[What you are asked to do]:
Filter the data for "parcel" and copy matching lines.

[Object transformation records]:
↓

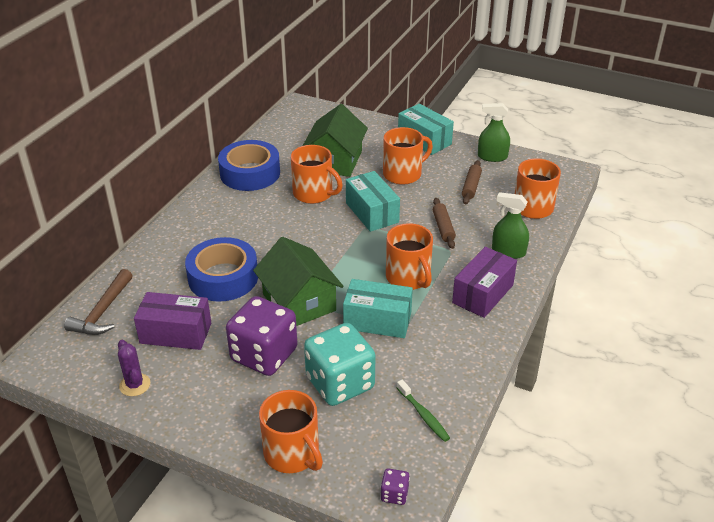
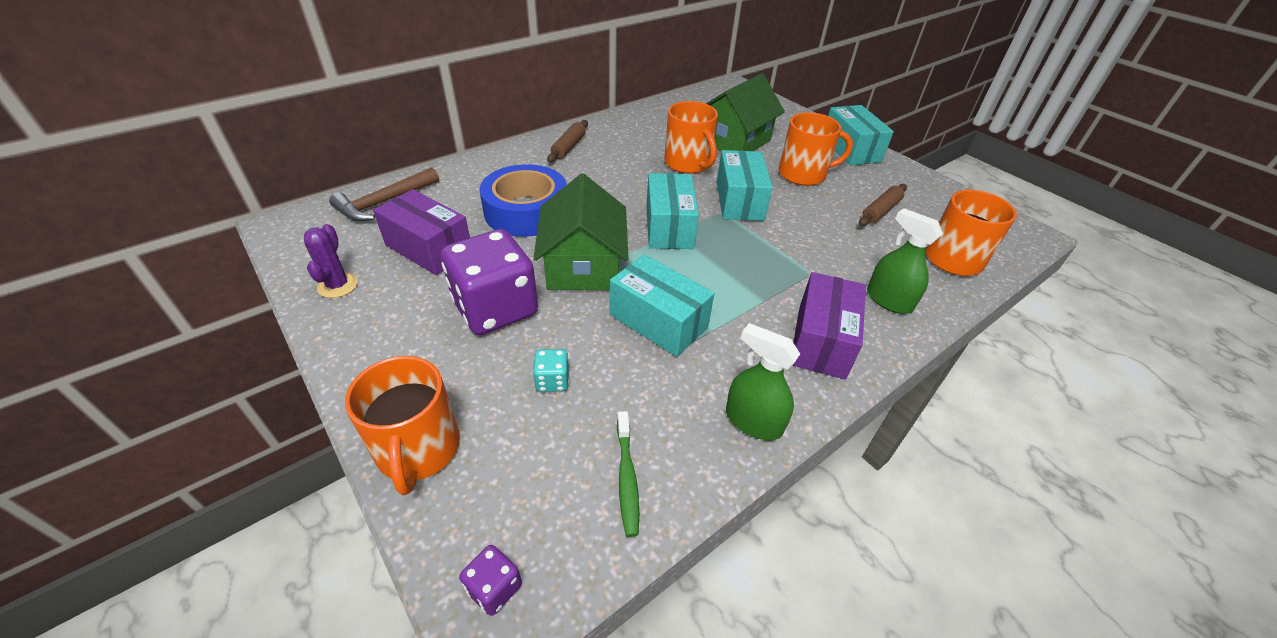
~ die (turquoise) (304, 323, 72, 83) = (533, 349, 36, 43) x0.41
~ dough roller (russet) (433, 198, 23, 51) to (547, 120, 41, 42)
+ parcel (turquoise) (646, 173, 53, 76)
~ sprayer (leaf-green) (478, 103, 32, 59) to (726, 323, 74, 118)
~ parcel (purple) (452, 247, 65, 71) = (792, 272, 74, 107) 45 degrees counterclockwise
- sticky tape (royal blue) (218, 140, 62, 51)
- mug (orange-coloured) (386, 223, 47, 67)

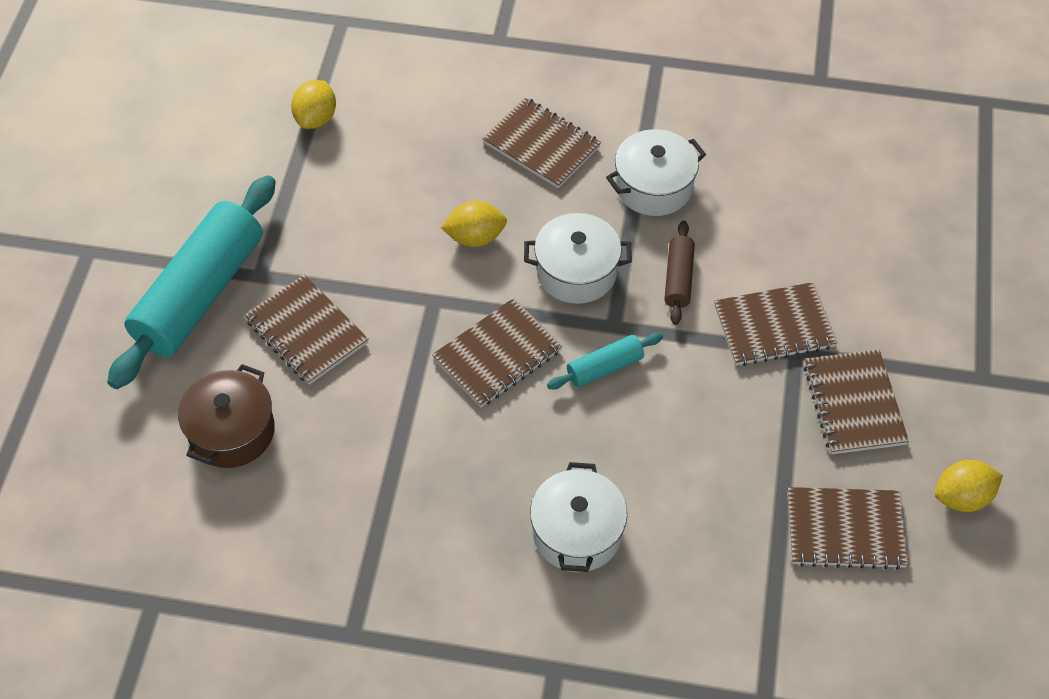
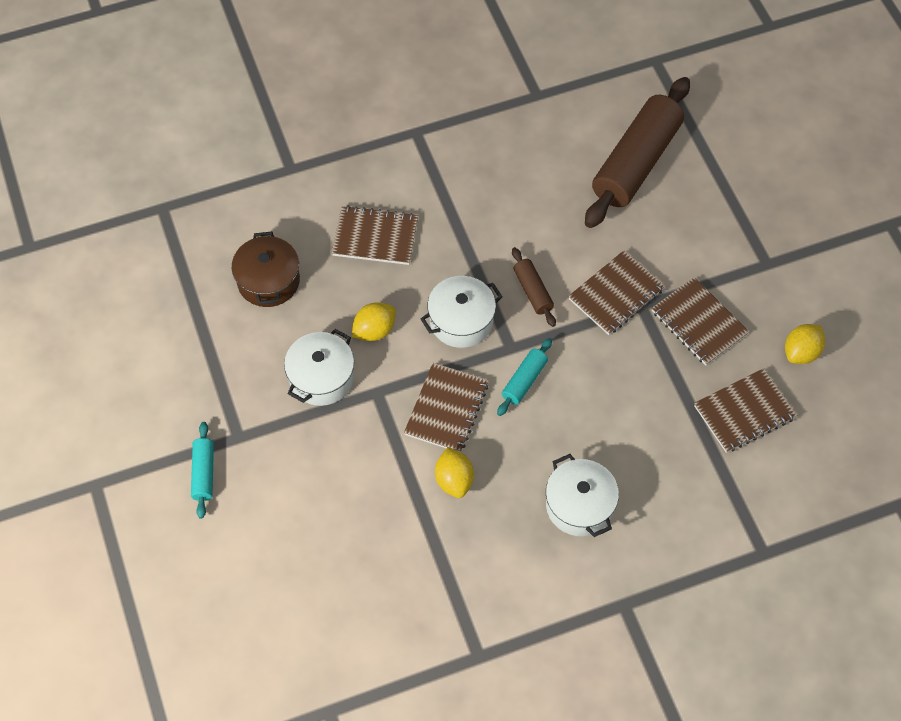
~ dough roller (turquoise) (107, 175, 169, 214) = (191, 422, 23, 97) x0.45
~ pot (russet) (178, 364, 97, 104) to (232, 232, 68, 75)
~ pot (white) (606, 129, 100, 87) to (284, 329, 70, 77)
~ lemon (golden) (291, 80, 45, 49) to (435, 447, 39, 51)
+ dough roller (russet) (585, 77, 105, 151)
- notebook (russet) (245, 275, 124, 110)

↑

[Result]:
+ parcel (turquoise) (646, 173, 53, 76)
~ parcel (purple) (452, 247, 65, 71) = (792, 272, 74, 107) 45 degrees counterclockwise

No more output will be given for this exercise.